What you should do — Reproduce the records word for word, from the first line to the line containing "replaced | haltère".

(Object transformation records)
Segment Open

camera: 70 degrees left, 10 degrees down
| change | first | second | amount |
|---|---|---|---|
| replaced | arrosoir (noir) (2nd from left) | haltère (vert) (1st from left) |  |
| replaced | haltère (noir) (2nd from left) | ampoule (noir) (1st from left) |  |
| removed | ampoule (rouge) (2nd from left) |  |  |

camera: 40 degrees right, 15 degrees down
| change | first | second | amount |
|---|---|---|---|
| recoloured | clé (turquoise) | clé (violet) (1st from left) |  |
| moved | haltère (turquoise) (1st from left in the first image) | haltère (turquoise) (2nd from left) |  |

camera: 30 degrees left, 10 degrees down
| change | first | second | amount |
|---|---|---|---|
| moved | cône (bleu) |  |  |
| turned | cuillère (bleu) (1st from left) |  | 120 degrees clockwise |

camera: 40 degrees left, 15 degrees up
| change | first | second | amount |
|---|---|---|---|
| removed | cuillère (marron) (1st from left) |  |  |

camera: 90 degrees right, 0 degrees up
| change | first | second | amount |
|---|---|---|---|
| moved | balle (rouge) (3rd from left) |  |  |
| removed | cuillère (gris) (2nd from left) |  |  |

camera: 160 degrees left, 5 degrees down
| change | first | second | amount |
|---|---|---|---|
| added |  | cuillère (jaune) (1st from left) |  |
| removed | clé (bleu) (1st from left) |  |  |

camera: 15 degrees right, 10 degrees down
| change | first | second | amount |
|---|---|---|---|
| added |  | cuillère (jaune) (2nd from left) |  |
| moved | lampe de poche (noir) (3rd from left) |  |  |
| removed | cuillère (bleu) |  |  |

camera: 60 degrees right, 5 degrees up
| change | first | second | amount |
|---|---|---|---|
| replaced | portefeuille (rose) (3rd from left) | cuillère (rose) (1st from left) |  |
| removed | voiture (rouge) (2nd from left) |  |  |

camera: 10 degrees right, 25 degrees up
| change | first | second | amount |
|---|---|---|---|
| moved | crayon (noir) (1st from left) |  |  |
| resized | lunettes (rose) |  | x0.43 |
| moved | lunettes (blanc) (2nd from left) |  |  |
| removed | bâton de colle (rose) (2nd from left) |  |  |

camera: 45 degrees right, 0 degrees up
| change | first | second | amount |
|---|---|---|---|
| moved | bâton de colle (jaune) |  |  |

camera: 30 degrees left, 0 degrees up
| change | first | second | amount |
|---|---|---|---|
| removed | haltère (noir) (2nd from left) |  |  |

Segment Closed

Exercise response —
camera: 70 degrees left, 10 degrees down
| change | first | second | amount |
|---|---|---|---|
| replaced | arrosoir (noir) (2nd from left) | haltère (vert) (1st from left) |  |
| replaced | haltère (noir) (2nd from left) | ampoule (noir) (1st from left) |  |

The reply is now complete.